• [Excerpts from a dataset]
_ _ _

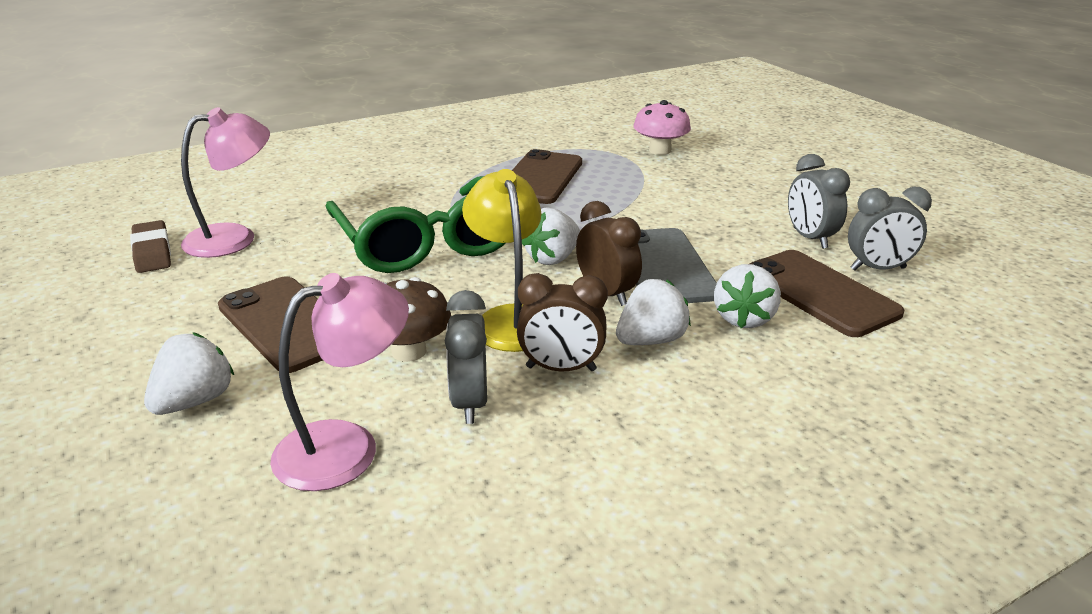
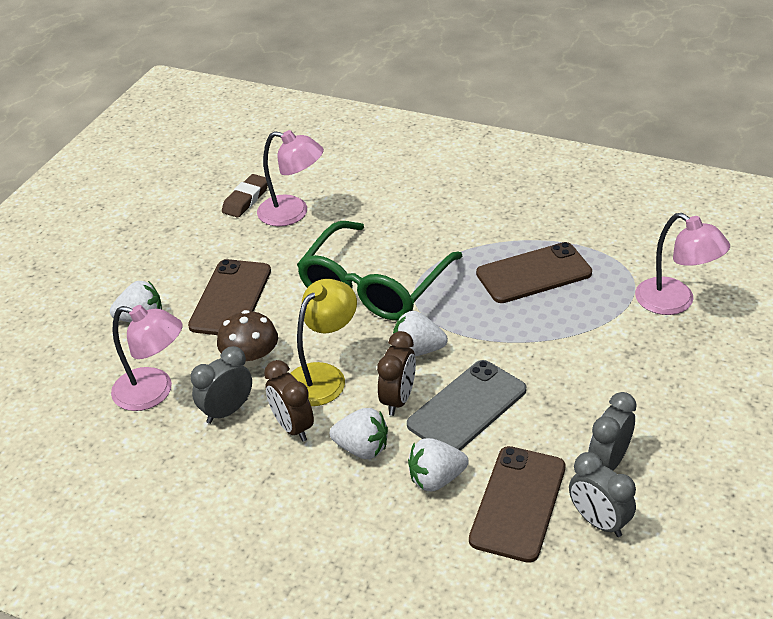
camera: 55 degrees right, 10 degrees up
(660, 150) = (675, 302): pink mushroom -> pink lamp

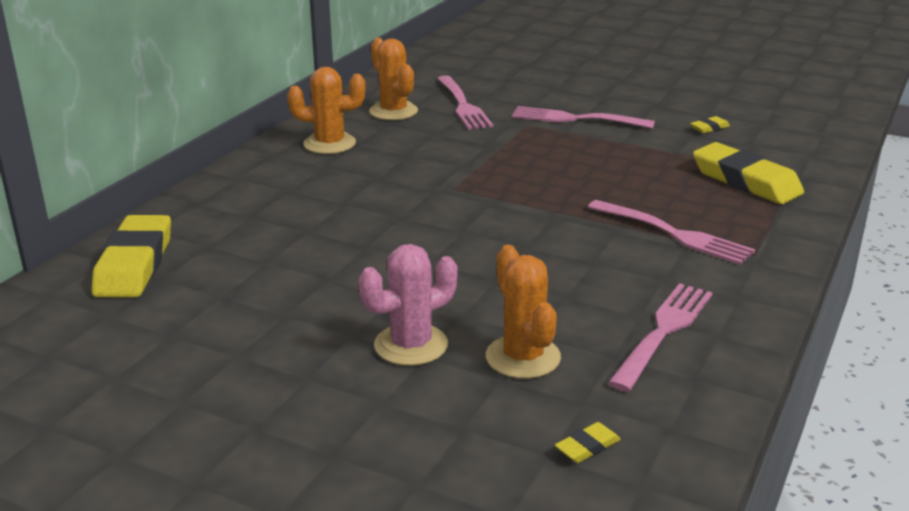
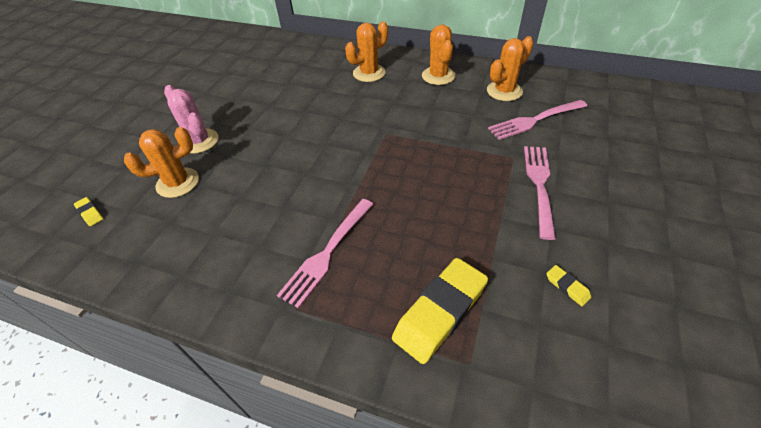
camera: 85 degrees right, 20 degrees up
(134, 264) = (285, 50): yellow eraser -> none
(285, 190) = (369, 73): none -> orange cactus
(663, 333) = (189, 245): pink fork -> none

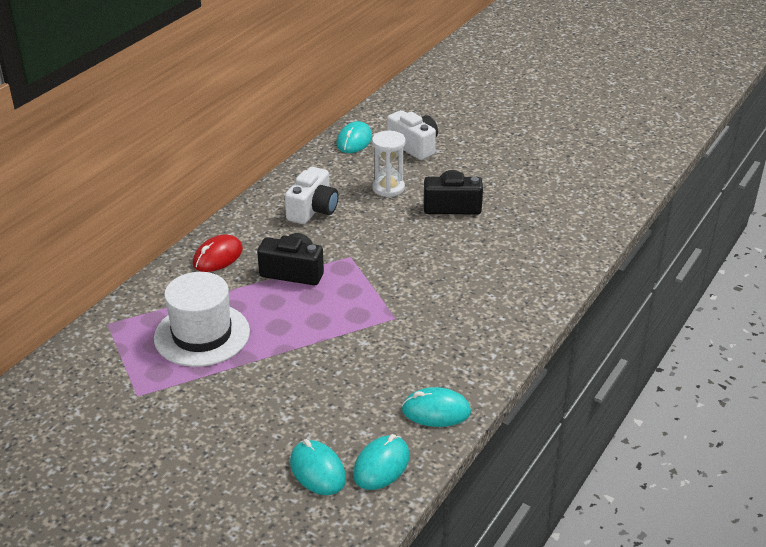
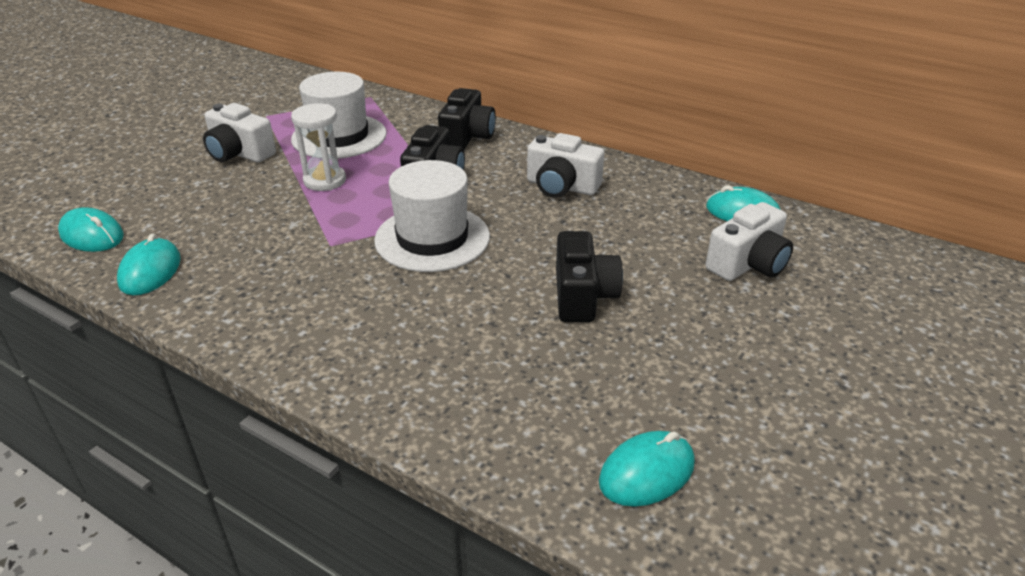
camera: 90 degrees right, 0 degrees up
(218, 257) = (467, 137): red mouse -> black camera
(227, 399) = (239, 153): none -> white camera
(317, 470) = (112, 200): turquoise mouse -> turquoise mouse (646, 472)
(386, 268) = (432, 238): none -> white hat
(388, 188) = (622, 240): white hourglass -> white hourglass (325, 180)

_ _ _

• [WORK TO BE COMPLETED] Copy the data verbatim, skipping any image it holds.

• [RESPONSE BELOW]
camera: 55 degrees right, 10 degrees up
(660, 150) = (675, 302): pink mushroom -> pink lamp

camera: 85 degrees right, 20 degrees up
(134, 264) = (285, 50): yellow eraser -> none
(285, 190) = (369, 73): none -> orange cactus
(663, 333) = (189, 245): pink fork -> none

camera: 90 degrees right, 0 degrees up
(218, 257) = (467, 137): red mouse -> black camera
(227, 399) = (239, 153): none -> white camera
(317, 470) = (112, 200): turquoise mouse -> turquoise mouse (646, 472)
(386, 268) = (432, 238): none -> white hat
(388, 188) = (622, 240): white hourglass -> white hourglass (325, 180)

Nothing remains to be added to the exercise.